--- RECORDED DATA ---

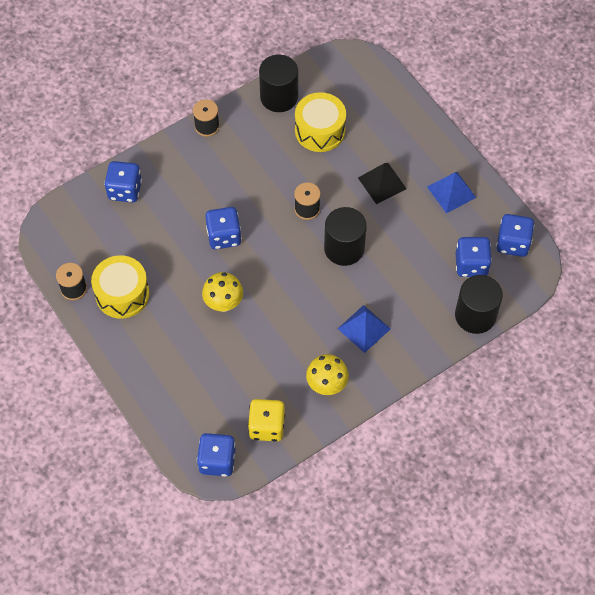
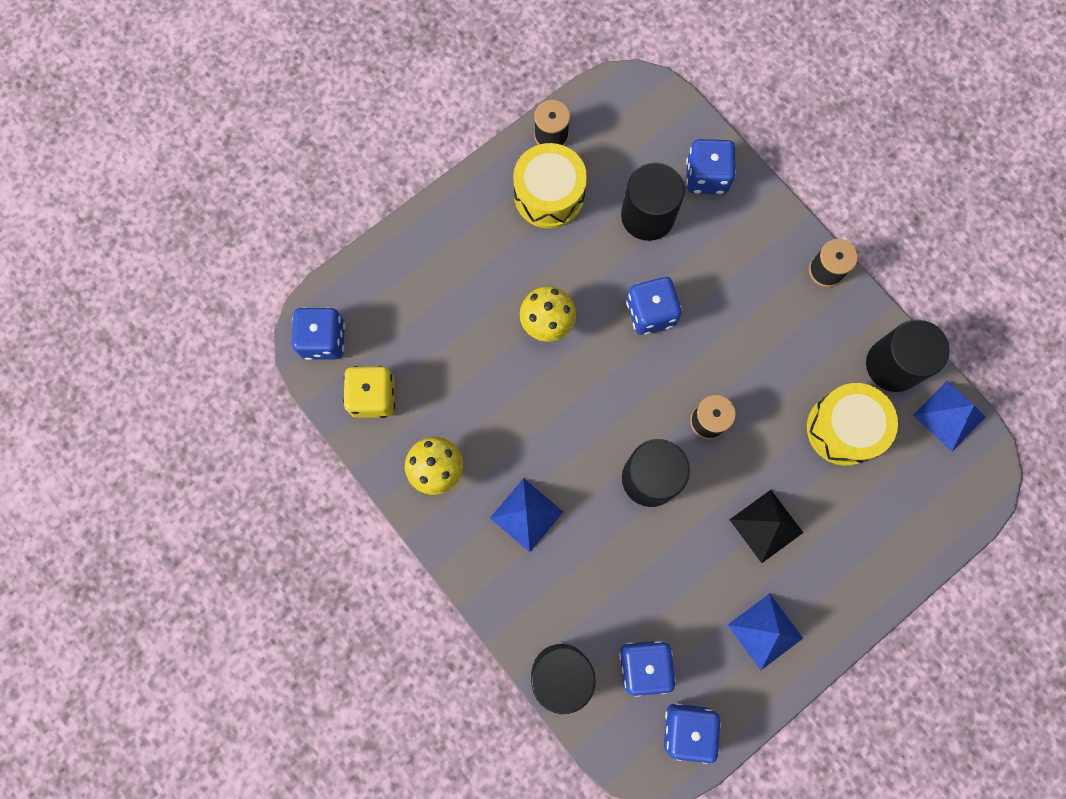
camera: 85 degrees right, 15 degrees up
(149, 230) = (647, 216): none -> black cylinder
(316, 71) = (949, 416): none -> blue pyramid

---
--- RECORDED DATA ---

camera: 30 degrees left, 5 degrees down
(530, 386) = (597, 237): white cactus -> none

---

*GOAL OF THE EXERCISE*:
Only the lines from the one containing "camera: 85 degrees right, 15 degrees up" through the one containing "(316, 71) = (949, 416): none -> blue pyramid" are to be retyped, both boundary lines included, with no other material.

*TASK RESULT*:
camera: 85 degrees right, 15 degrees up
(149, 230) = (647, 216): none -> black cylinder
(316, 71) = (949, 416): none -> blue pyramid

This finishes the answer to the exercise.